### Material to process
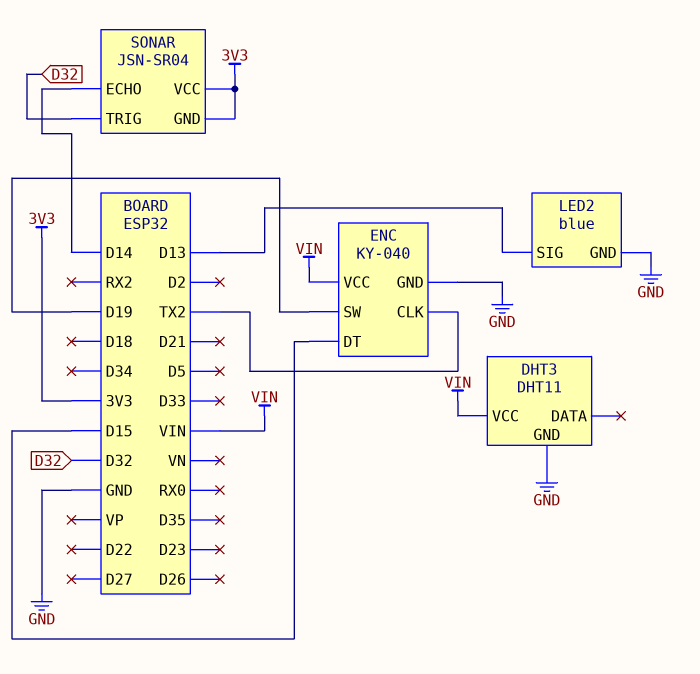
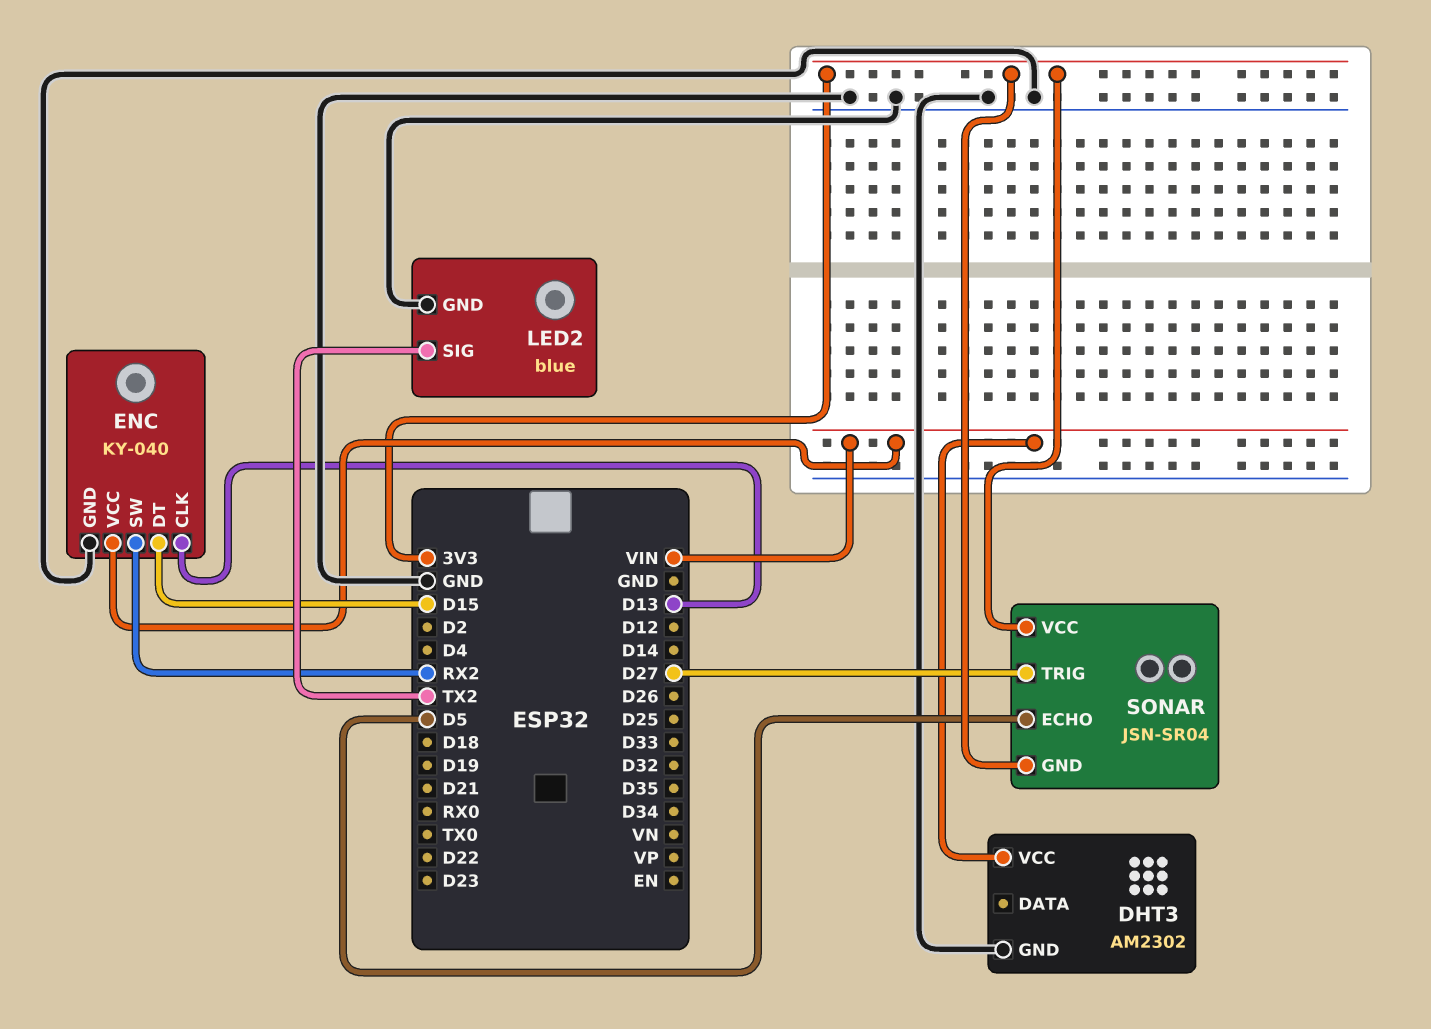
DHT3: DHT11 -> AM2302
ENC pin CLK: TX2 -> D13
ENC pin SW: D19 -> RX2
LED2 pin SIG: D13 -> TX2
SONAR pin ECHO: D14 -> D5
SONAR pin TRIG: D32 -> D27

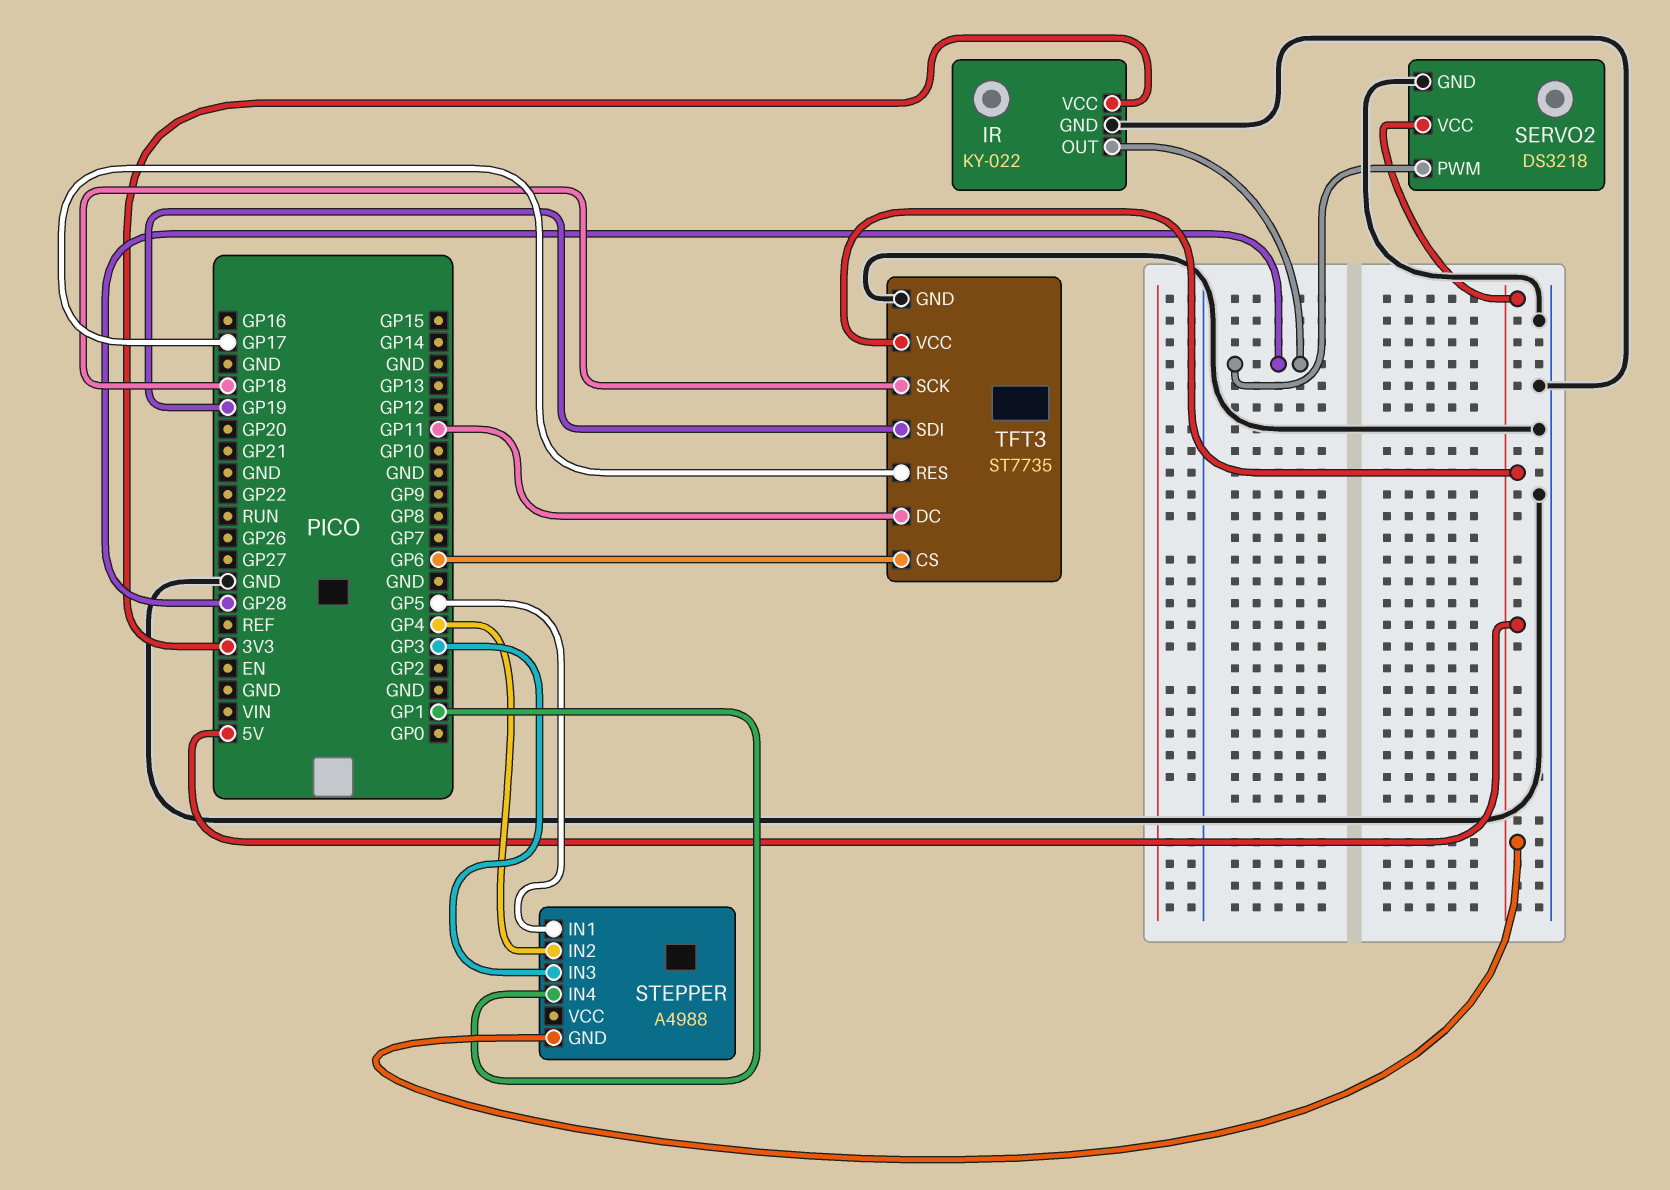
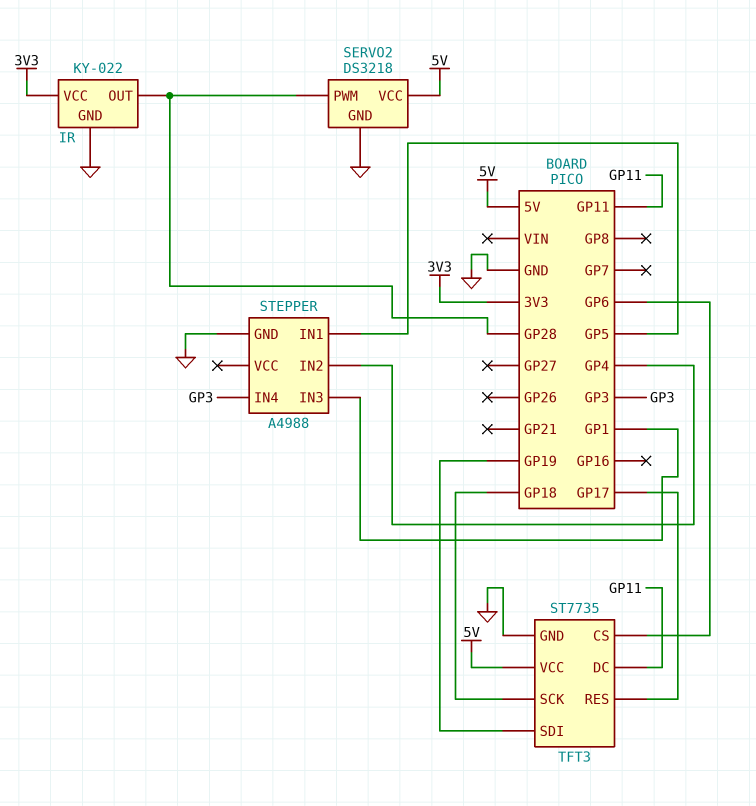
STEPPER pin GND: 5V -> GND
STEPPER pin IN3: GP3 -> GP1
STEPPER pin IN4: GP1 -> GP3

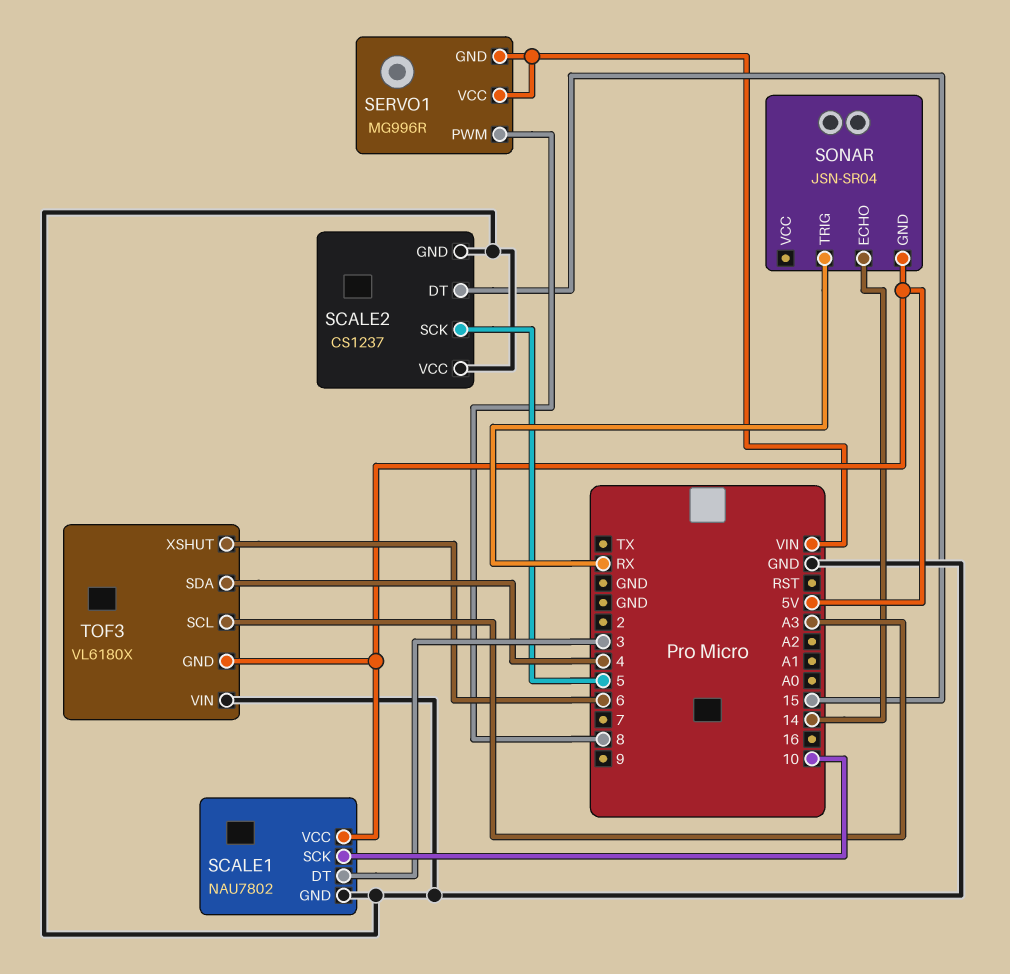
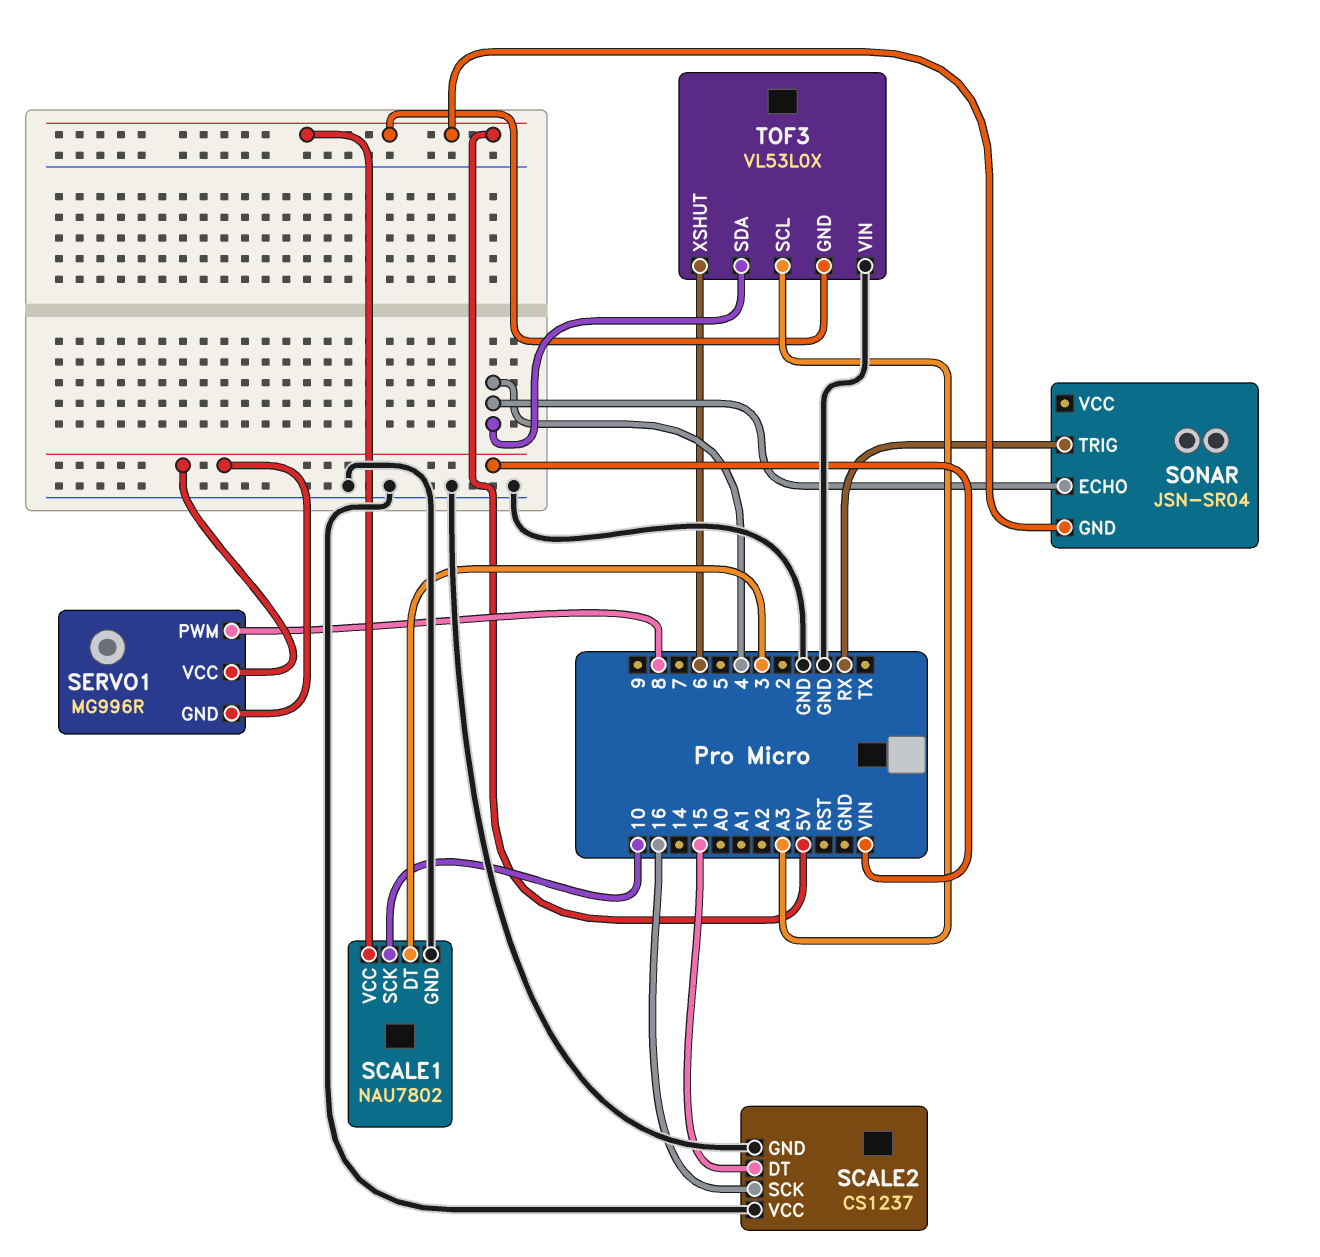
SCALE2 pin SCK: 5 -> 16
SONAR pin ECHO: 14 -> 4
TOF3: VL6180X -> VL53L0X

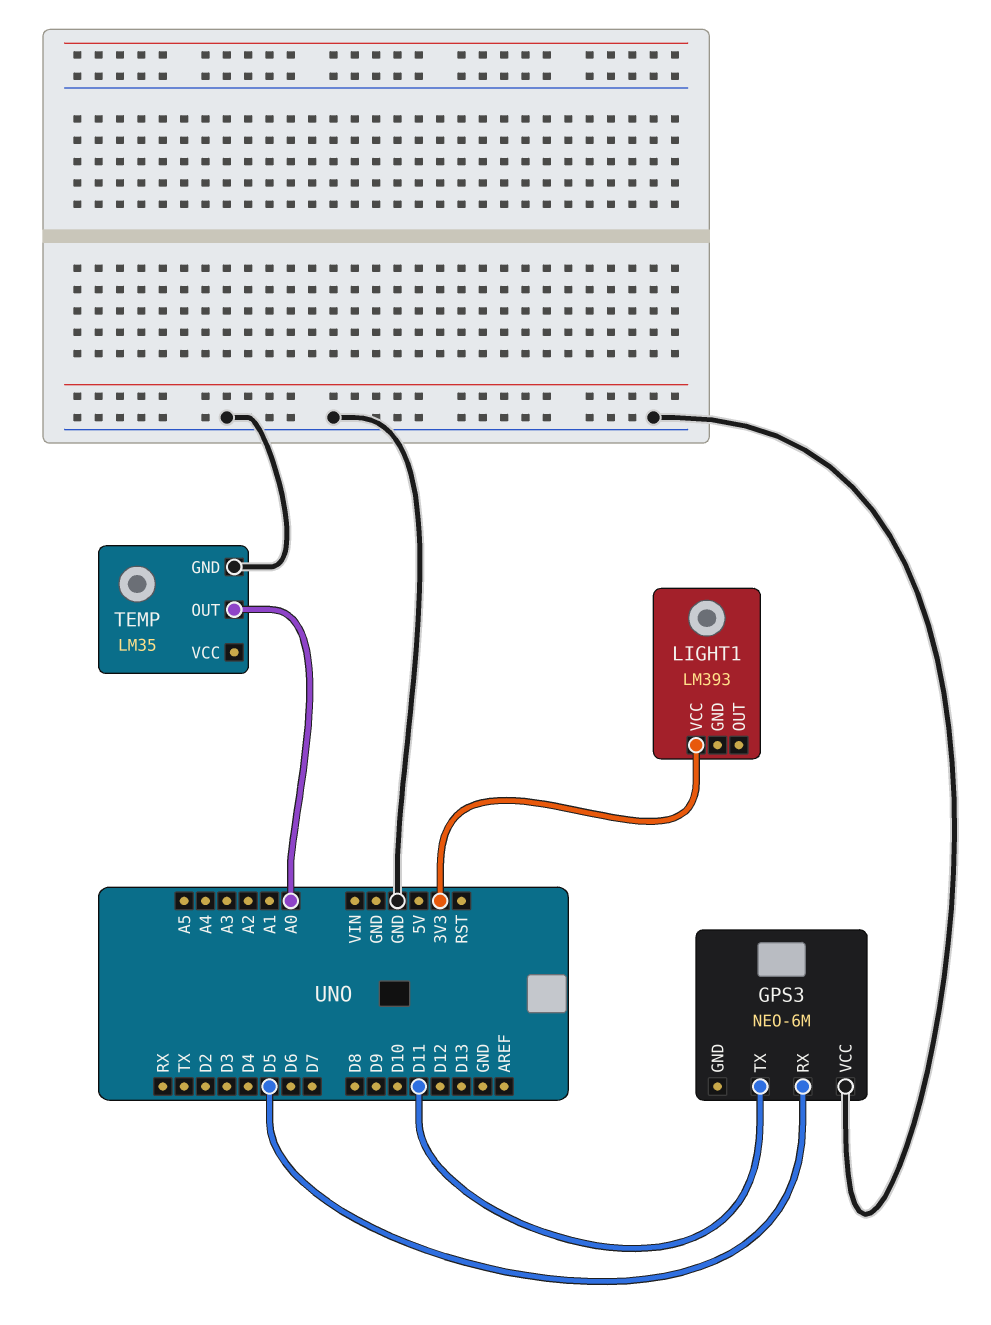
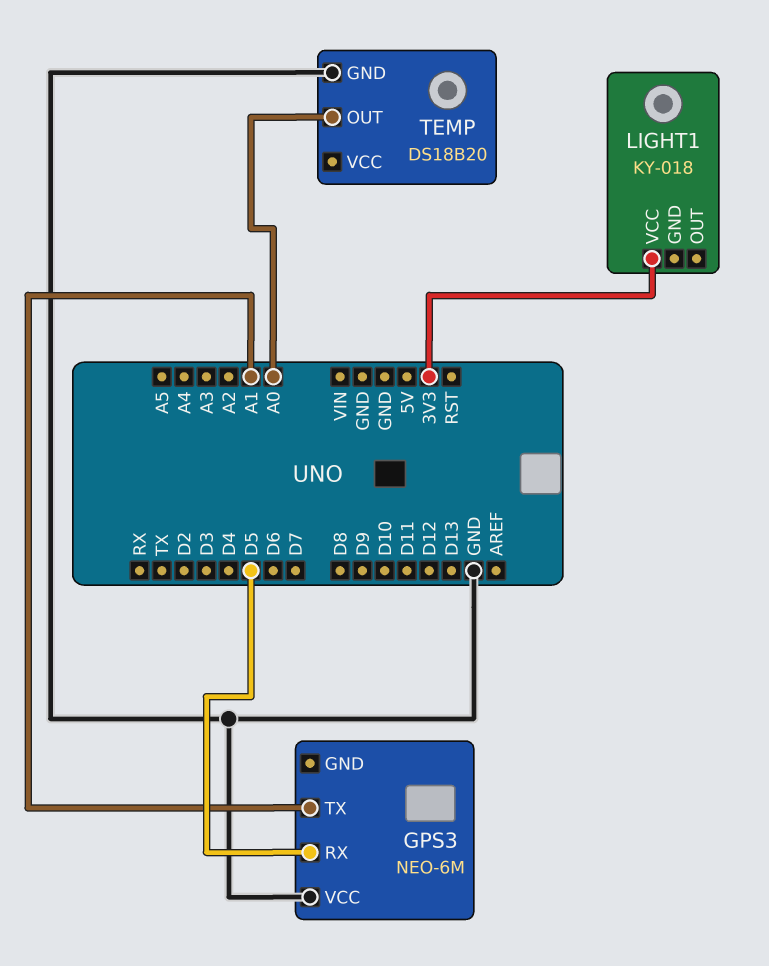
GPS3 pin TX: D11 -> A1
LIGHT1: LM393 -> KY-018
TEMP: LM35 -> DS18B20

### Instructions to follow
Write out word for word every line from the line with "LED2 pin SIG: D13 -> TX2" through the final line of the records, both included, skipping the pictures.

### Response to this task
LED2 pin SIG: D13 -> TX2
SONAR pin ECHO: D14 -> D5
SONAR pin TRIG: D32 -> D27

STEPPER pin GND: 5V -> GND
STEPPER pin IN3: GP3 -> GP1
STEPPER pin IN4: GP1 -> GP3

SCALE2 pin SCK: 5 -> 16
SONAR pin ECHO: 14 -> 4
TOF3: VL6180X -> VL53L0X

GPS3 pin TX: D11 -> A1
LIGHT1: LM393 -> KY-018
TEMP: LM35 -> DS18B20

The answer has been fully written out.